--- RECORDS TO USE ---
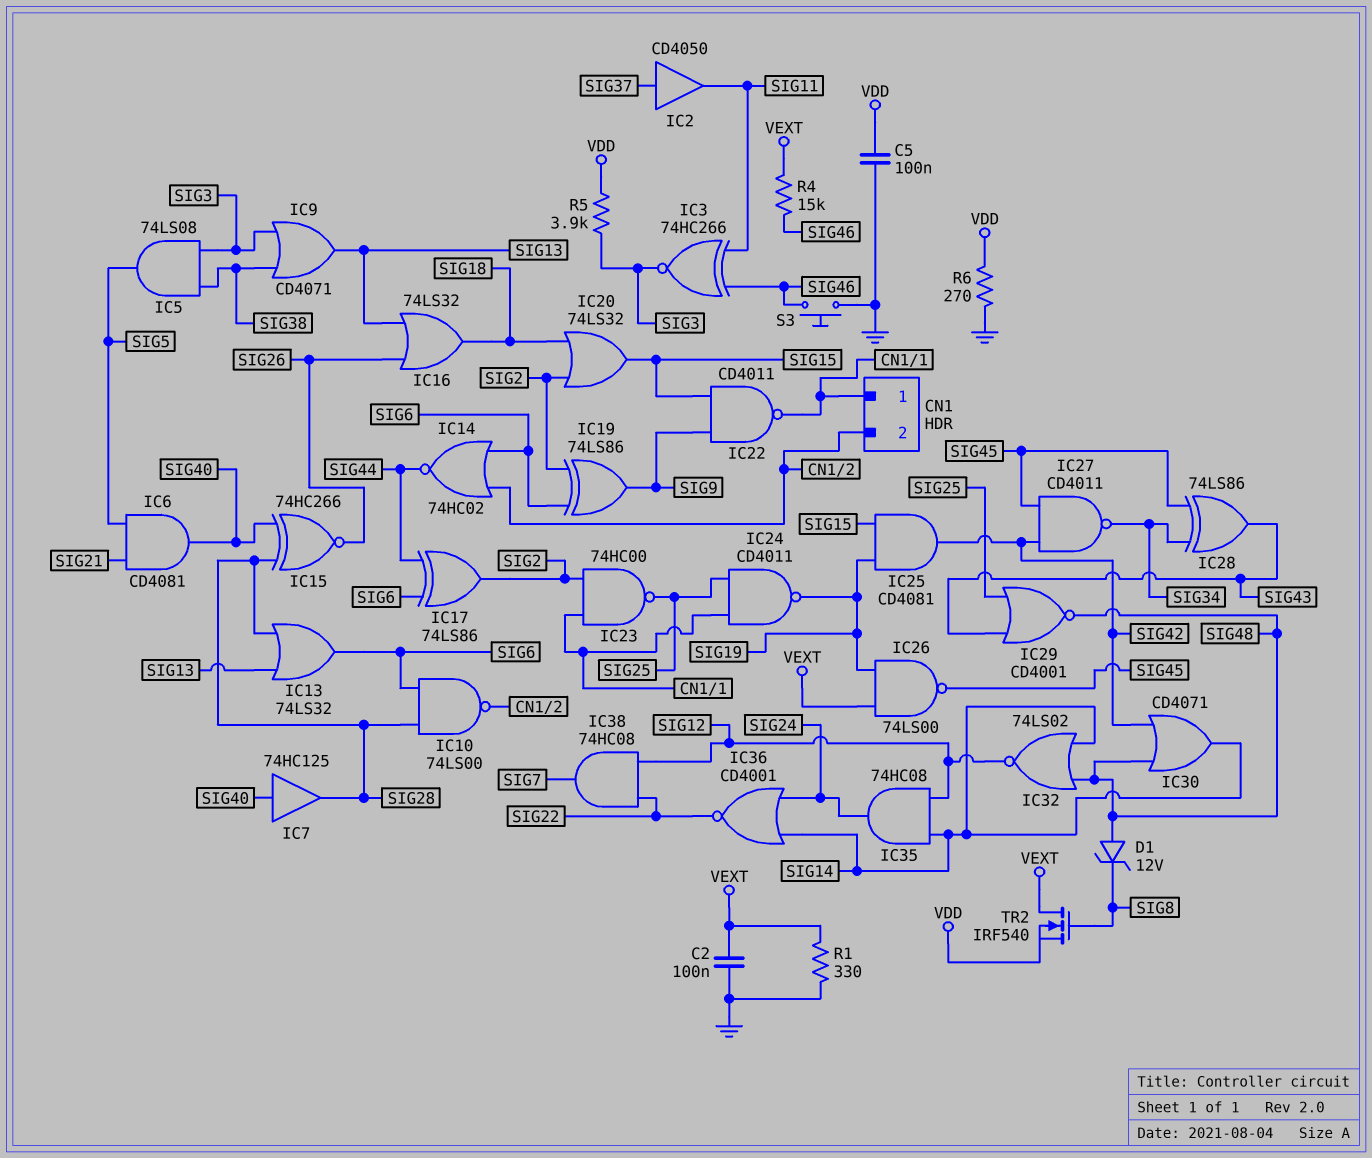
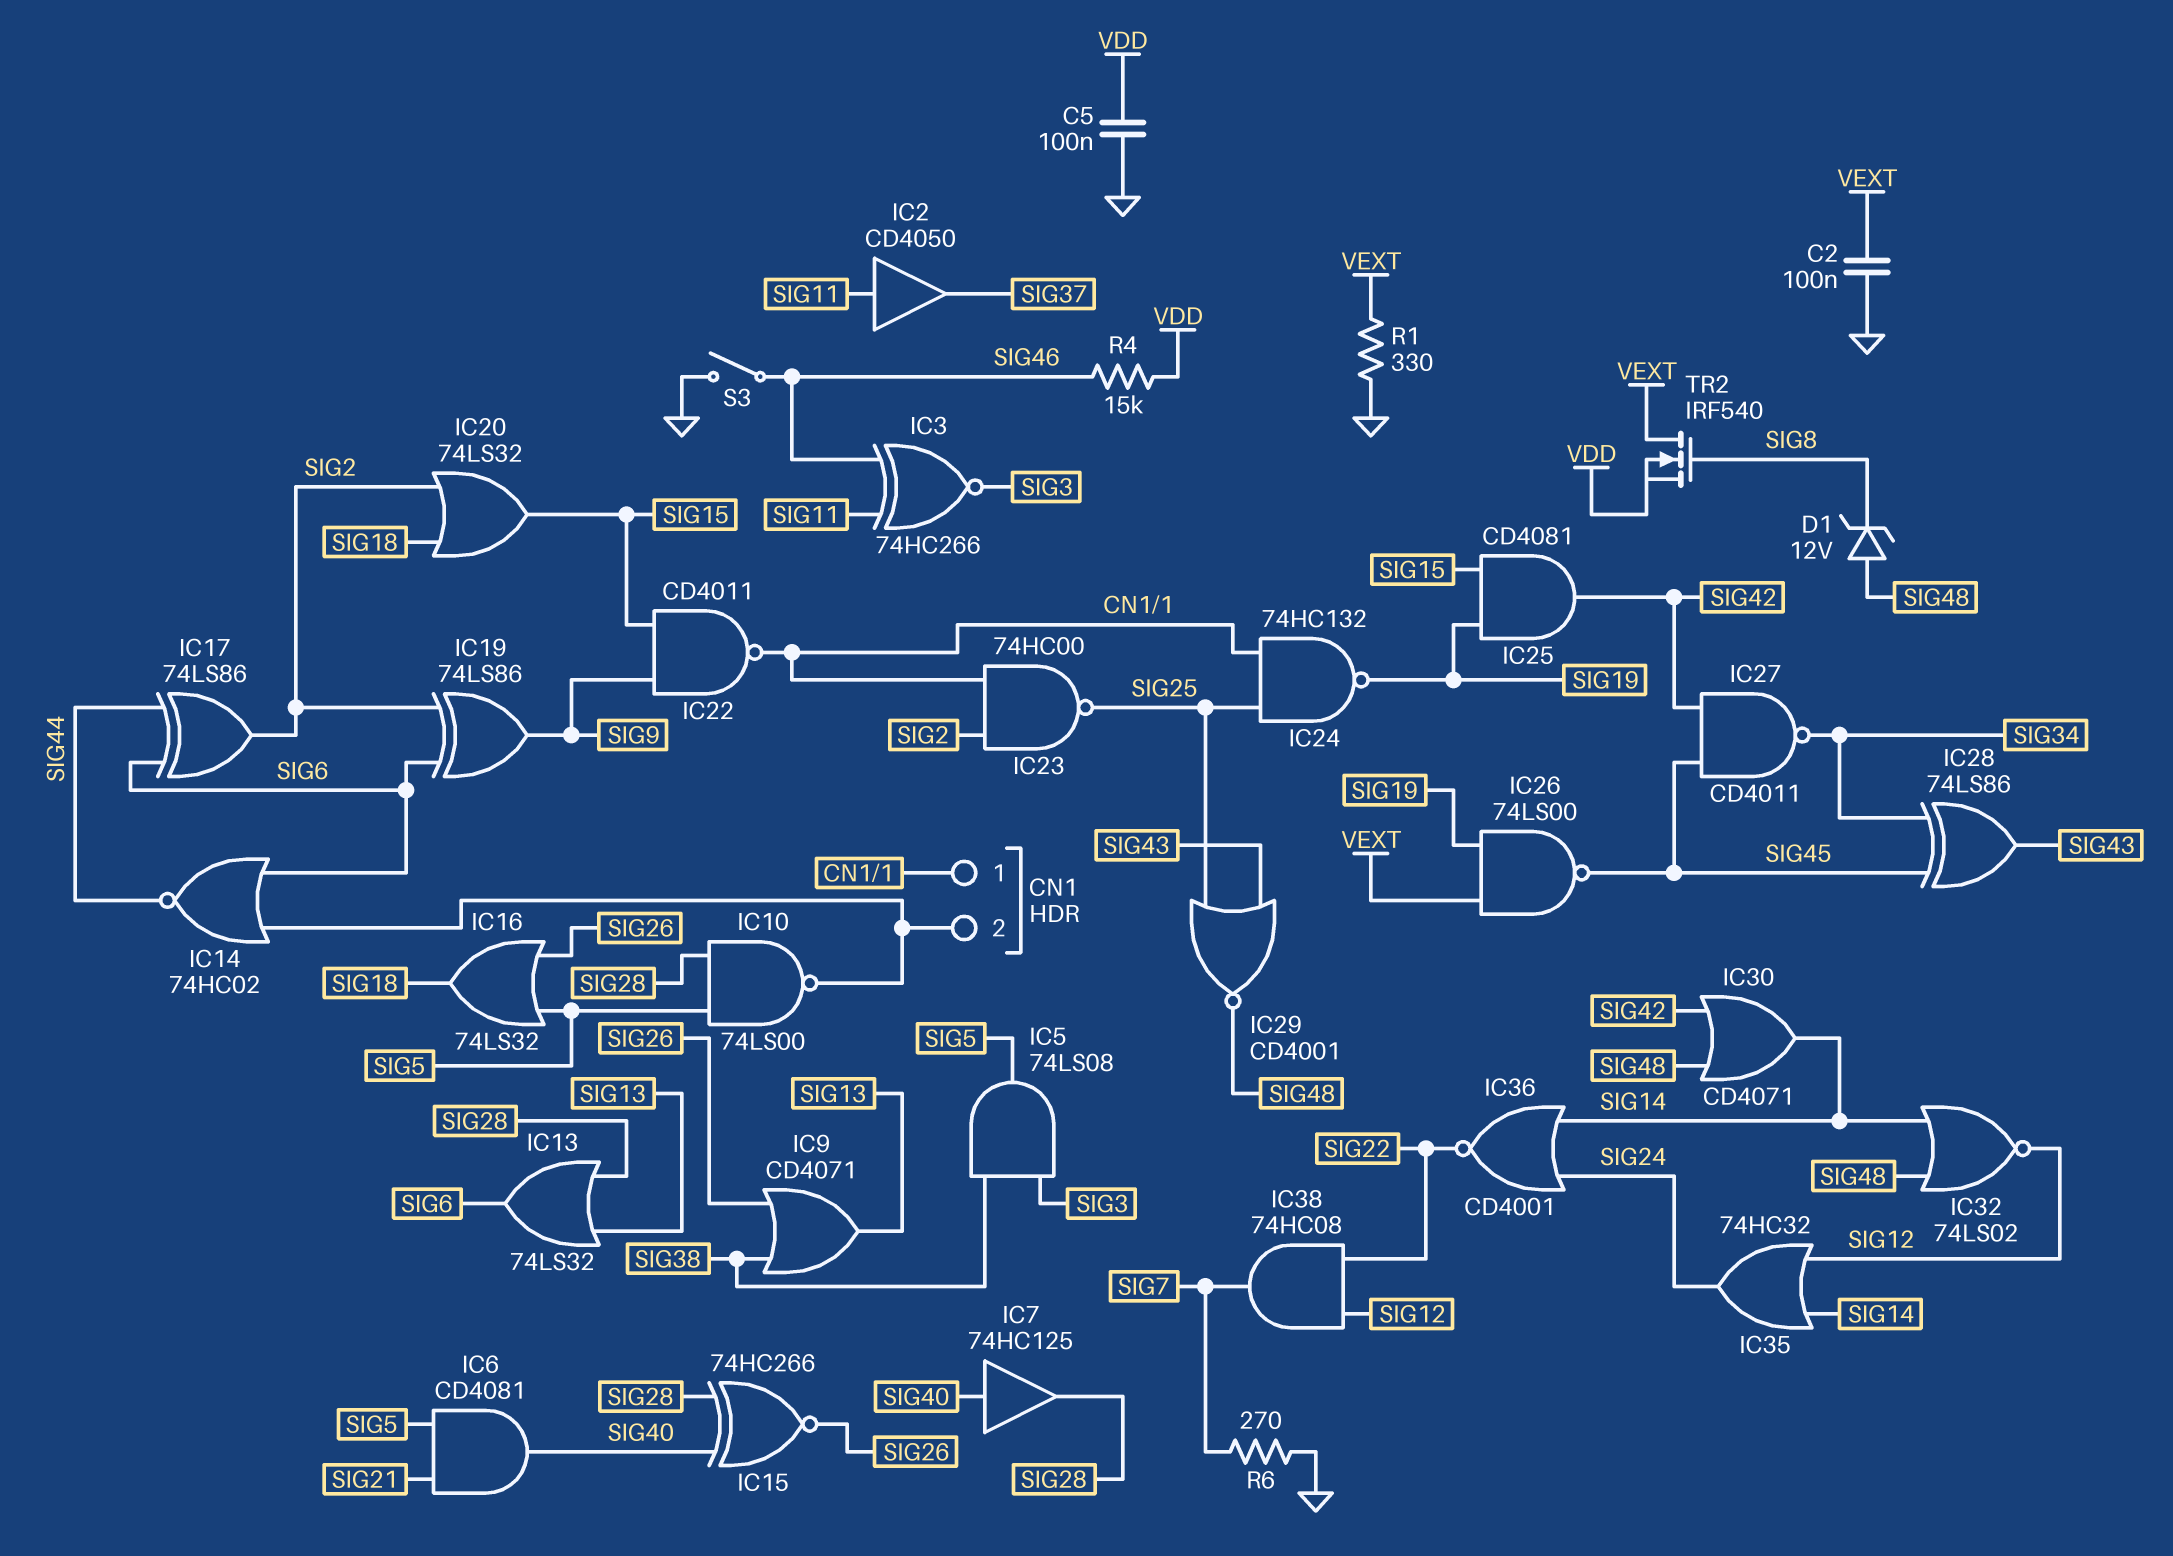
IC2: buffer CD4050 (in SIG37, out SIG11) -> buffer CD4050 (in SIG11, out SIG37)
IC9: OR CD4071 (in SIG3, in SIG38, out SIG13) -> OR CD4071 (in SIG26, in SIG38, out SIG13)
IC10: NAND 74LS00 (in SIG6, in SIG28, out CN1/2) -> NAND 74LS00 (in SIG5, in SIG28, out CN1/2)
IC16: OR 74LS32 (in SIG13, in SIG26, out SIG18) -> OR 74LS32 (in SIG5, in SIG26, out SIG18)
IC24: NAND CD4011 (in CN1/1, in SIG25, out SIG19) -> NAND 74HC132 (in CN1/1, in SIG25, out SIG19)
IC35: AND 74HC08 (in SIG12, in SIG14, out SIG24) -> OR 74HC32 (in SIG12, in SIG14, out SIG24)
R4: 15k (SIG46, VEXT) -> 15k (SIG46, VDD)
R5: 3.9k (SIG3, VDD) -> none
R6: 270 (GND, VDD) -> 270 (GND, SIG7)
S3: button (GND, SIG46) -> switch (GND, SIG46)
---
Gather up, from the records above, each line where the word "NAND" appears.

- FINISHED EXERCISE:
IC10: NAND 74LS00 (in SIG6, in SIG28, out CN1/2) -> NAND 74LS00 (in SIG5, in SIG28, out CN1/2)
IC24: NAND CD4011 (in CN1/1, in SIG25, out SIG19) -> NAND 74HC132 (in CN1/1, in SIG25, out SIG19)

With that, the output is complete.